→ **What you have to do**: When a line of the records contains "zielony", copy it.

Records drawn from a dataset:
════════════════════
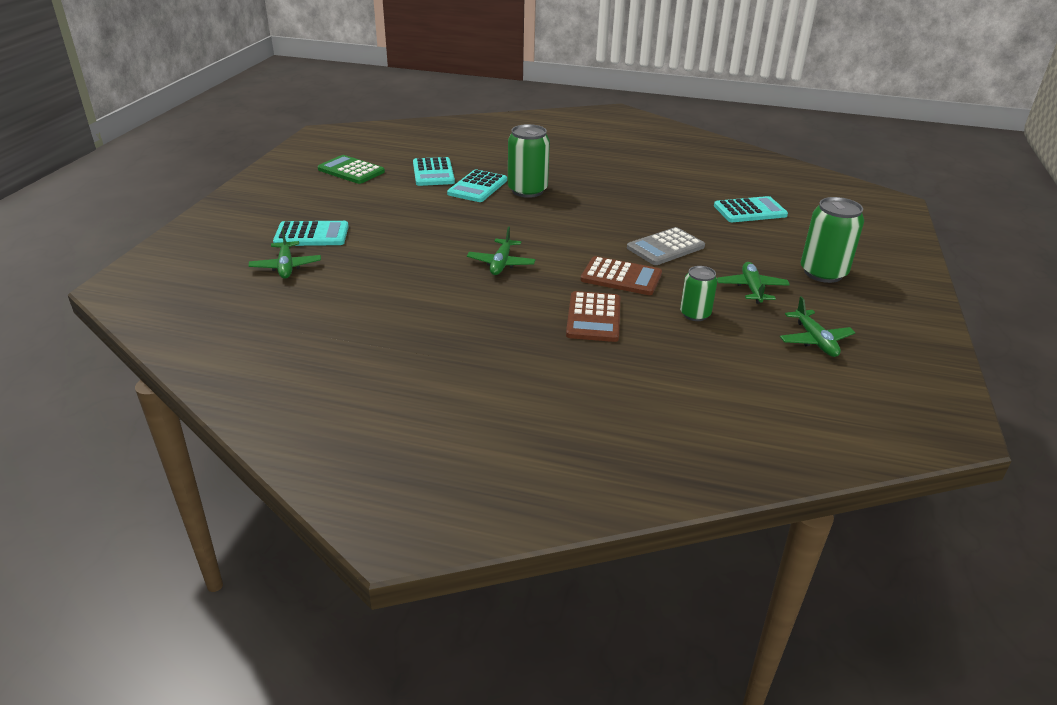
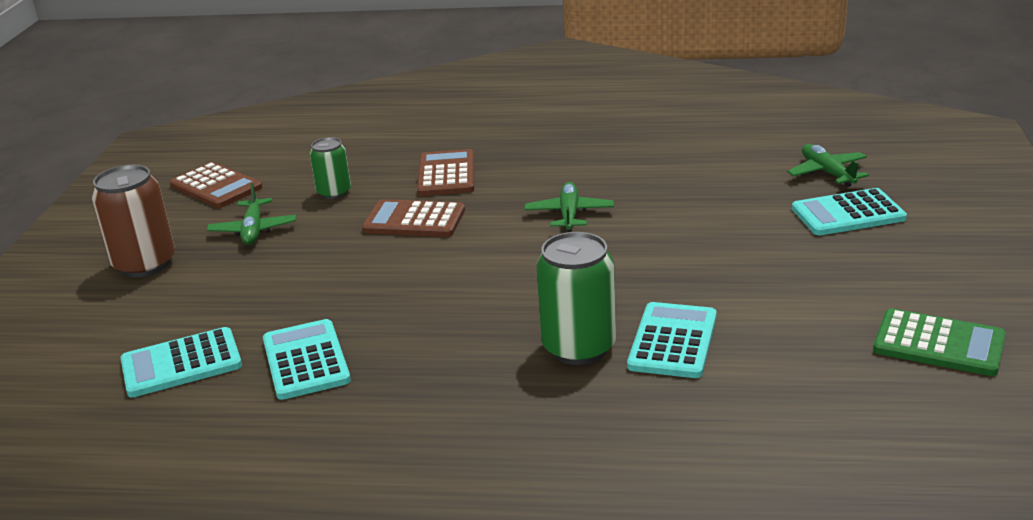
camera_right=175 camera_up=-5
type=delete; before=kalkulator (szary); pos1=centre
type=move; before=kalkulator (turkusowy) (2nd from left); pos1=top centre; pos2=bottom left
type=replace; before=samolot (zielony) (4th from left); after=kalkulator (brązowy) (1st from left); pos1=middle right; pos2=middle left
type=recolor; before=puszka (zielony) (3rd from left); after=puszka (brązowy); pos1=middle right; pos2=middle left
════════════════════
→ **Answer to this problem**:
type=replace; before=samolot (zielony) (4th from left); after=kalkulator (brązowy) (1st from left); pos1=middle right; pos2=middle left
type=recolor; before=puszka (zielony) (3rd from left); after=puszka (brązowy); pos1=middle right; pos2=middle left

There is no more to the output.